## EXERCISE INSTRUCTIONS
Every line in the records below that holds the word "button" is to be copied.

## MATERIAL PROVIDED
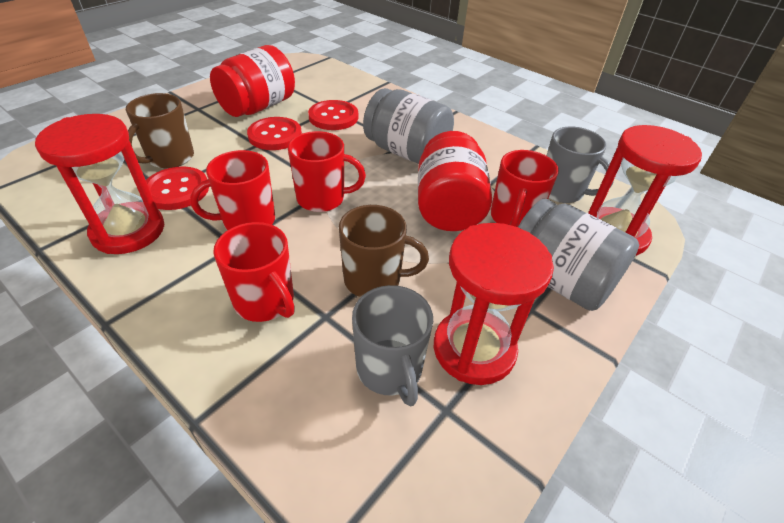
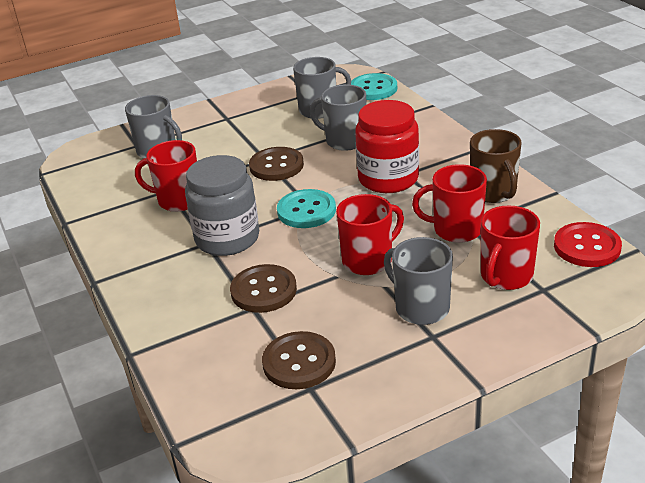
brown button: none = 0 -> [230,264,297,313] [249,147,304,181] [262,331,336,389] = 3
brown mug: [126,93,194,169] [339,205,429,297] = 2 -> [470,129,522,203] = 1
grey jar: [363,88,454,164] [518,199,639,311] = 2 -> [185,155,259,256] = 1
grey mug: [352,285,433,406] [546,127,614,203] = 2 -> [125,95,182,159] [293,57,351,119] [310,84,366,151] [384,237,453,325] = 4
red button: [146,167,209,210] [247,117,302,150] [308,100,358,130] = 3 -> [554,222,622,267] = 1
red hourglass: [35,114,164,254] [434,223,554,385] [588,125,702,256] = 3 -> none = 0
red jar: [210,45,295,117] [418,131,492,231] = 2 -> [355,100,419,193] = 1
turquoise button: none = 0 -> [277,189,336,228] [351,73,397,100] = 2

## TASK RESPONSE
brown button: none = 0 -> [230,264,297,313] [249,147,304,181] [262,331,336,389] = 3
red button: [146,167,209,210] [247,117,302,150] [308,100,358,130] = 3 -> [554,222,622,267] = 1
turquoise button: none = 0 -> [277,189,336,228] [351,73,397,100] = 2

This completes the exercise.